*Problem details*. When responding, copy every record below exactly as it appears.

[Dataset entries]
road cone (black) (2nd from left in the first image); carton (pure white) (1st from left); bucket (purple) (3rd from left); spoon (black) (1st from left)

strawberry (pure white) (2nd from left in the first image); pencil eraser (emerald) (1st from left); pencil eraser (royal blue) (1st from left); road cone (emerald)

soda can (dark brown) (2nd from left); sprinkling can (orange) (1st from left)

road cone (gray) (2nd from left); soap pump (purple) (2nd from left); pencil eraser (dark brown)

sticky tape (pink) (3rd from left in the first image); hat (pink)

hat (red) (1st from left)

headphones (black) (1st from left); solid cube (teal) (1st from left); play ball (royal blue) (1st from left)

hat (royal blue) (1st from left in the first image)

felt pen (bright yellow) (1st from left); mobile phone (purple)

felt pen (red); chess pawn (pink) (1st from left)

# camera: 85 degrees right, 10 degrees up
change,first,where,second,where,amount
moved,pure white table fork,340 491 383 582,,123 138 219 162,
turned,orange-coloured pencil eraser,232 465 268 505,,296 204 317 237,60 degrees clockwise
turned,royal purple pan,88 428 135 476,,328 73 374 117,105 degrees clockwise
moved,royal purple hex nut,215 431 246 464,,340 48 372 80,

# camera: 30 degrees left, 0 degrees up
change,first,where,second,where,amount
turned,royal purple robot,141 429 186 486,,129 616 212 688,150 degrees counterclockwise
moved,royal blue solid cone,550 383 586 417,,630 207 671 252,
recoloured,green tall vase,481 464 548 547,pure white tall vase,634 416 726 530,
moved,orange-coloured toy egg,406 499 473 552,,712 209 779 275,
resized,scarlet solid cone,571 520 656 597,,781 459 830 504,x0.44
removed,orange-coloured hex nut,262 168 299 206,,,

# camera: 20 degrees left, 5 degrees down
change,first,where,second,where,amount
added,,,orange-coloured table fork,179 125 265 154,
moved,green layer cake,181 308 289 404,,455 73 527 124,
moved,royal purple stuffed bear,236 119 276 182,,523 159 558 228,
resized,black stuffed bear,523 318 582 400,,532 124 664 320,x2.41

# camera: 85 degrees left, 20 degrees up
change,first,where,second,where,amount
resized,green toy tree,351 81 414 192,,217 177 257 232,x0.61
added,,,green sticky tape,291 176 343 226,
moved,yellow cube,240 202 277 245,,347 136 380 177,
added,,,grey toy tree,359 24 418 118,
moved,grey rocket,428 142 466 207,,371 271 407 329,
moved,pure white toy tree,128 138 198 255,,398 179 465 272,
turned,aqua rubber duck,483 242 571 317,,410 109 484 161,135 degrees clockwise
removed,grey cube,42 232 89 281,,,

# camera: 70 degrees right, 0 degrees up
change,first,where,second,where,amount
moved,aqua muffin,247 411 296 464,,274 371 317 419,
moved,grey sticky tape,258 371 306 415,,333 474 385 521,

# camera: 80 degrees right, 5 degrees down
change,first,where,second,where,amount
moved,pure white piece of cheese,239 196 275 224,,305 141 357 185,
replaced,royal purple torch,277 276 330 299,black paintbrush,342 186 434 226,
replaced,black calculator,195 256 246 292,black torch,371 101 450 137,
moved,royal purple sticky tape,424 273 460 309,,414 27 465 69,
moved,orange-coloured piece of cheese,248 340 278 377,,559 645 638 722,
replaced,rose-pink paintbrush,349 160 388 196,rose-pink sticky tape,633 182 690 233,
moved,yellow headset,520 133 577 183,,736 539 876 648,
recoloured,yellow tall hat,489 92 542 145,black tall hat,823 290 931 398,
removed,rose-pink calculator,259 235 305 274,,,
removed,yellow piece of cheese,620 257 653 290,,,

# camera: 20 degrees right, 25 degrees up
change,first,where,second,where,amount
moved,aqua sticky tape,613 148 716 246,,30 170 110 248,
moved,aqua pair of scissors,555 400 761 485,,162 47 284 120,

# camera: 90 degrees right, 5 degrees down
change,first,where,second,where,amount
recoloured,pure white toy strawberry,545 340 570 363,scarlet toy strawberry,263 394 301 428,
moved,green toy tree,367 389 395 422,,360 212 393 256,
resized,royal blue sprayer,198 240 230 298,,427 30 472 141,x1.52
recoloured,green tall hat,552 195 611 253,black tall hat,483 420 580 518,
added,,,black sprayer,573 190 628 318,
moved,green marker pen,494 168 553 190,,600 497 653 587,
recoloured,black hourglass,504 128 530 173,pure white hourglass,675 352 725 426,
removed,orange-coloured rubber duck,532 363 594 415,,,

*Answer for this exercise*.
road cone (black) (2nd from left in the first image); carton (pure white) (1st from left); bucket (purple) (3rd from left); spoon (black) (1st from left)

strawberry (pure white) (2nd from left in the first image); pencil eraser (emerald) (1st from left); pencil eraser (royal blue) (1st from left); road cone (emerald)

soda can (dark brown) (2nd from left); sprinkling can (orange) (1st from left)

road cone (gray) (2nd from left); soap pump (purple) (2nd from left); pencil eraser (dark brown)

sticky tape (pink) (3rd from left in the first image); hat (pink)

hat (red) (1st from left)

headphones (black) (1st from left); solid cube (teal) (1st from left); play ball (royal blue) (1st from left)

hat (royal blue) (1st from left in the first image)

felt pen (bright yellow) (1st from left); mobile phone (purple)

felt pen (red); chess pawn (pink) (1st from left)

# camera: 85 degrees right, 10 degrees up
change,first,where,second,where,amount
moved,pure white table fork,340 491 383 582,,123 138 219 162,
turned,orange-coloured pencil eraser,232 465 268 505,,296 204 317 237,60 degrees clockwise
turned,royal purple pan,88 428 135 476,,328 73 374 117,105 degrees clockwise
moved,royal purple hex nut,215 431 246 464,,340 48 372 80,

# camera: 30 degrees left, 0 degrees up
change,first,where,second,where,amount
turned,royal purple robot,141 429 186 486,,129 616 212 688,150 degrees counterclockwise
moved,royal blue solid cone,550 383 586 417,,630 207 671 252,
recoloured,green tall vase,481 464 548 547,pure white tall vase,634 416 726 530,
moved,orange-coloured toy egg,406 499 473 552,,712 209 779 275,
resized,scarlet solid cone,571 520 656 597,,781 459 830 504,x0.44
removed,orange-coloured hex nut,262 168 299 206,,,

# camera: 20 degrees left, 5 degrees down
change,first,where,second,where,amount
added,,,orange-coloured table fork,179 125 265 154,
moved,green layer cake,181 308 289 404,,455 73 527 124,
moved,royal purple stuffed bear,236 119 276 182,,523 159 558 228,
resized,black stuffed bear,523 318 582 400,,532 124 664 320,x2.41

# camera: 85 degrees left, 20 degrees up
change,first,where,second,where,amount
resized,green toy tree,351 81 414 192,,217 177 257 232,x0.61
added,,,green sticky tape,291 176 343 226,
moved,yellow cube,240 202 277 245,,347 136 380 177,
added,,,grey toy tree,359 24 418 118,
moved,grey rocket,428 142 466 207,,371 271 407 329,
moved,pure white toy tree,128 138 198 255,,398 179 465 272,
turned,aqua rubber duck,483 242 571 317,,410 109 484 161,135 degrees clockwise
removed,grey cube,42 232 89 281,,,

# camera: 70 degrees right, 0 degrees up
change,first,where,second,where,amount
moved,aqua muffin,247 411 296 464,,274 371 317 419,
moved,grey sticky tape,258 371 306 415,,333 474 385 521,

# camera: 80 degrees right, 5 degrees down
change,first,where,second,where,amount
moved,pure white piece of cheese,239 196 275 224,,305 141 357 185,
replaced,royal purple torch,277 276 330 299,black paintbrush,342 186 434 226,
replaced,black calculator,195 256 246 292,black torch,371 101 450 137,
moved,royal purple sticky tape,424 273 460 309,,414 27 465 69,
moved,orange-coloured piece of cheese,248 340 278 377,,559 645 638 722,
replaced,rose-pink paintbrush,349 160 388 196,rose-pink sticky tape,633 182 690 233,
moved,yellow headset,520 133 577 183,,736 539 876 648,
recoloured,yellow tall hat,489 92 542 145,black tall hat,823 290 931 398,
removed,rose-pink calculator,259 235 305 274,,,
removed,yellow piece of cheese,620 257 653 290,,,

# camera: 20 degrees right, 25 degrees up
change,first,where,second,where,amount
moved,aqua sticky tape,613 148 716 246,,30 170 110 248,
moved,aqua pair of scissors,555 400 761 485,,162 47 284 120,

# camera: 90 degrees right, 5 degrees down
change,first,where,second,where,amount
recoloured,pure white toy strawberry,545 340 570 363,scarlet toy strawberry,263 394 301 428,
moved,green toy tree,367 389 395 422,,360 212 393 256,
resized,royal blue sprayer,198 240 230 298,,427 30 472 141,x1.52
recoloured,green tall hat,552 195 611 253,black tall hat,483 420 580 518,
added,,,black sprayer,573 190 628 318,
moved,green marker pen,494 168 553 190,,600 497 653 587,
recoloured,black hourglass,504 128 530 173,pure white hourglass,675 352 725 426,
removed,orange-coloured rubber duck,532 363 594 415,,,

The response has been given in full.